ASSIGNMENT:
Pictures stay out, but every line of the data is copied exactly.

GIVEN RECORDS:
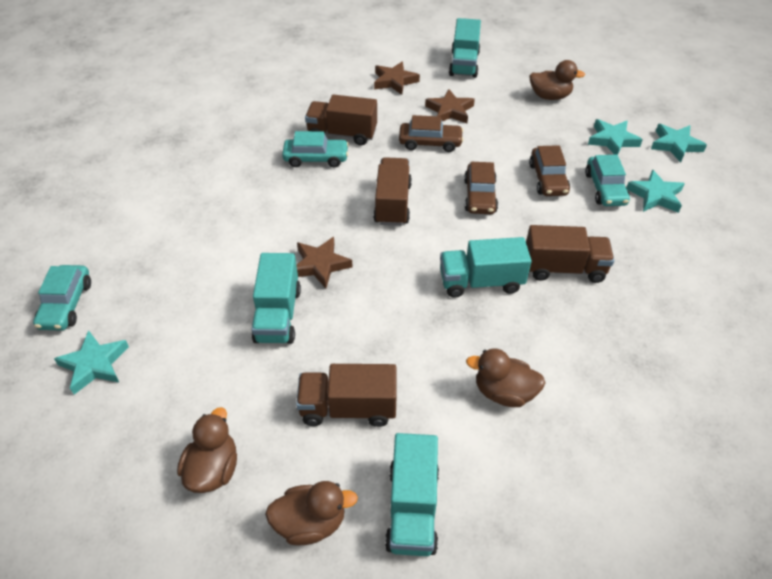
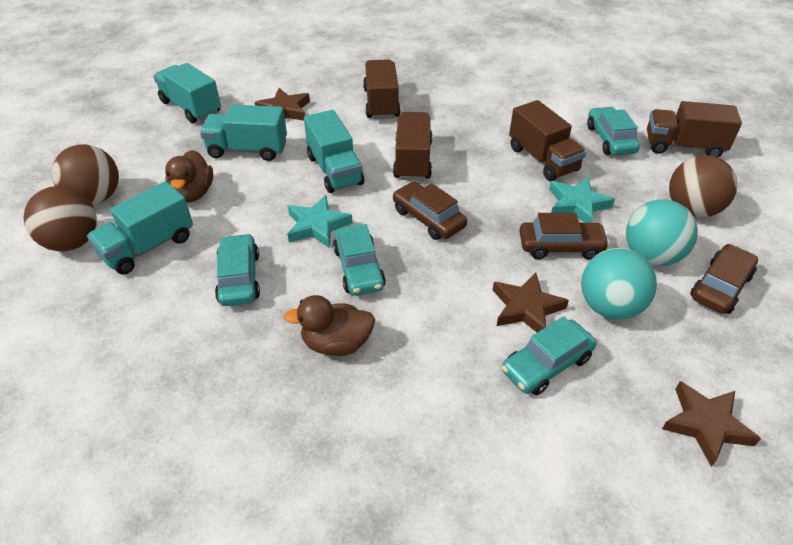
brown ball: 0 -> 3
brown duck: 4 -> 2
turquoise ball: 0 -> 2
turquoise car: 3 -> 4
turquoise star: 4 -> 2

EXERCISE SOLUTION:
brown ball: 0 -> 3
brown duck: 4 -> 2
turquoise ball: 0 -> 2
turquoise car: 3 -> 4
turquoise star: 4 -> 2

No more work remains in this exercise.